Only the lines from the line holding "orange teddy bear: 5 -> 4" through the final line of the entries below are to be returned, exactly as they stand.

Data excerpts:
%%

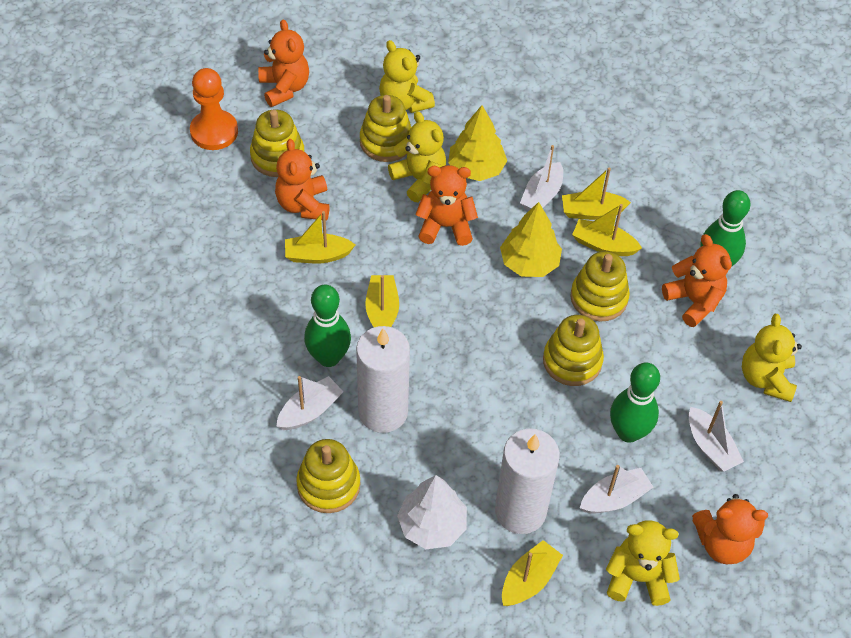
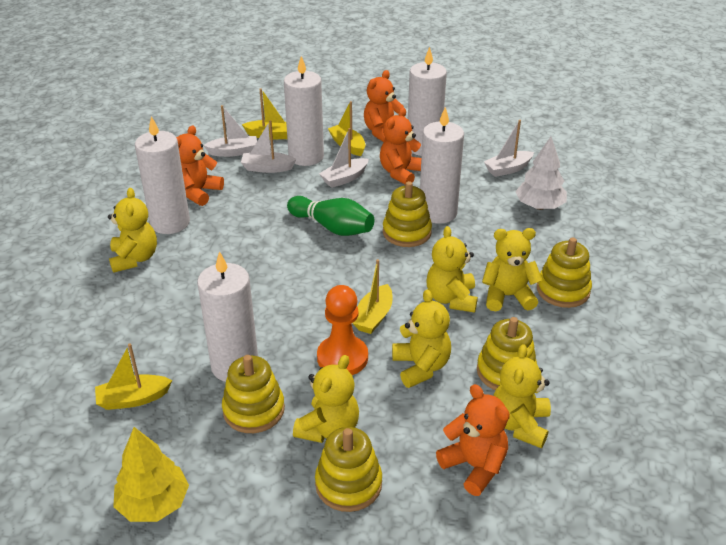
green bowling pin: 3 -> 1
orange teddy bear: 5 -> 4
white candle: 2 -> 5
yellow boat: 5 -> 4
yellow teddy bear: 4 -> 6
yellow tree: 2 -> 1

%%

Answer:
orange teddy bear: 5 -> 4
white candle: 2 -> 5
yellow boat: 5 -> 4
yellow teddy bear: 4 -> 6
yellow tree: 2 -> 1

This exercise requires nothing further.